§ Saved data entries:
--- START ---
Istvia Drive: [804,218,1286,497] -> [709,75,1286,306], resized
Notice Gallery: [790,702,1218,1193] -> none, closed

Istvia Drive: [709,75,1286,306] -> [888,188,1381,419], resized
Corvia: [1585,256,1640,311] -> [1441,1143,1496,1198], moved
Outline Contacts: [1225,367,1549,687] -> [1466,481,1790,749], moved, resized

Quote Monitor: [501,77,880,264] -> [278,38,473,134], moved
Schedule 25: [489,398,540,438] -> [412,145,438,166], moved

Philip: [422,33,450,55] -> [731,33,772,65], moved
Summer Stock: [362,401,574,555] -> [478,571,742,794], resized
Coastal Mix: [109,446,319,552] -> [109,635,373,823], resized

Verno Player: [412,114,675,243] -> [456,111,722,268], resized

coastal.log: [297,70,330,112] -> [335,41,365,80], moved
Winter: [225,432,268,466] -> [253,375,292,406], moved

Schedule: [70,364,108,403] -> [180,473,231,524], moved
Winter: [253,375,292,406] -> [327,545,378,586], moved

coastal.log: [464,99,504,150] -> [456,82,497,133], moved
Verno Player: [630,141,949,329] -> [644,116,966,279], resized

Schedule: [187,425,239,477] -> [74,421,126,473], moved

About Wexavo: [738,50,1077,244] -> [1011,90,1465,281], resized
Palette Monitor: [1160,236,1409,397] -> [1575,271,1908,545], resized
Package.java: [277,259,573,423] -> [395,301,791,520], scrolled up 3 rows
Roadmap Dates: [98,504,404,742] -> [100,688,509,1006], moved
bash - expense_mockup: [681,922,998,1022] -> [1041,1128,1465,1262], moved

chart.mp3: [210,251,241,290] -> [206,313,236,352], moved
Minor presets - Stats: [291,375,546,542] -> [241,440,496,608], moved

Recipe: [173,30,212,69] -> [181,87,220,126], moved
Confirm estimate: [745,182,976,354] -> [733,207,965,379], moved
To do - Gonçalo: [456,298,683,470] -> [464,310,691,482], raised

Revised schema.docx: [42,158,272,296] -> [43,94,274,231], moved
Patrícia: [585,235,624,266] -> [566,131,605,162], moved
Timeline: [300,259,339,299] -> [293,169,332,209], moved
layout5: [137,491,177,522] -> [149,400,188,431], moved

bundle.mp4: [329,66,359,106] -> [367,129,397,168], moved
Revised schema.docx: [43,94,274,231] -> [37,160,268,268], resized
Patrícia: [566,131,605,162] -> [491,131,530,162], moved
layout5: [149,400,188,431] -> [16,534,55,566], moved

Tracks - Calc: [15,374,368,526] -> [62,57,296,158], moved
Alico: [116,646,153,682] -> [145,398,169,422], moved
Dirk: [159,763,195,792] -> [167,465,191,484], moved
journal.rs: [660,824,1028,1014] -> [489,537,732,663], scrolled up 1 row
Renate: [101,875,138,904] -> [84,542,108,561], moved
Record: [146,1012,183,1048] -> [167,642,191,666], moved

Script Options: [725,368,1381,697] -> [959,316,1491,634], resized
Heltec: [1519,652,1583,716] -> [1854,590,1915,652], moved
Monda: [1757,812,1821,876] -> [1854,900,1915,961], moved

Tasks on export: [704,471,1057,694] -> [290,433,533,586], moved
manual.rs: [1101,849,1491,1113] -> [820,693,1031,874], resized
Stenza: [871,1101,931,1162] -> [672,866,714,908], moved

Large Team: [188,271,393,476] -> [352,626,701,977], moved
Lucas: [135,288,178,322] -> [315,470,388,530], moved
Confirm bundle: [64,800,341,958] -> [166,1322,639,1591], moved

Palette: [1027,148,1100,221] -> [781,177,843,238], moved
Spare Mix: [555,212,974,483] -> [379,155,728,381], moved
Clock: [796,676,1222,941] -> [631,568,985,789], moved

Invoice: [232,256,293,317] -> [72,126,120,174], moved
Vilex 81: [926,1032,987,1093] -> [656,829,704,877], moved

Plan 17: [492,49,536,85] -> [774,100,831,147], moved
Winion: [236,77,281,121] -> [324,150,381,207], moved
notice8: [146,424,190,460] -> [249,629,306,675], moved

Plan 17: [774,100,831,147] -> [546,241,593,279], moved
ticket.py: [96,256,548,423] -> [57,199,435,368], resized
--- END ---
The answer must be every line from the entries above that holds the string "Player".

Verno Player: [412,114,675,243] -> [456,111,722,268], resized
Verno Player: [630,141,949,329] -> [644,116,966,279], resized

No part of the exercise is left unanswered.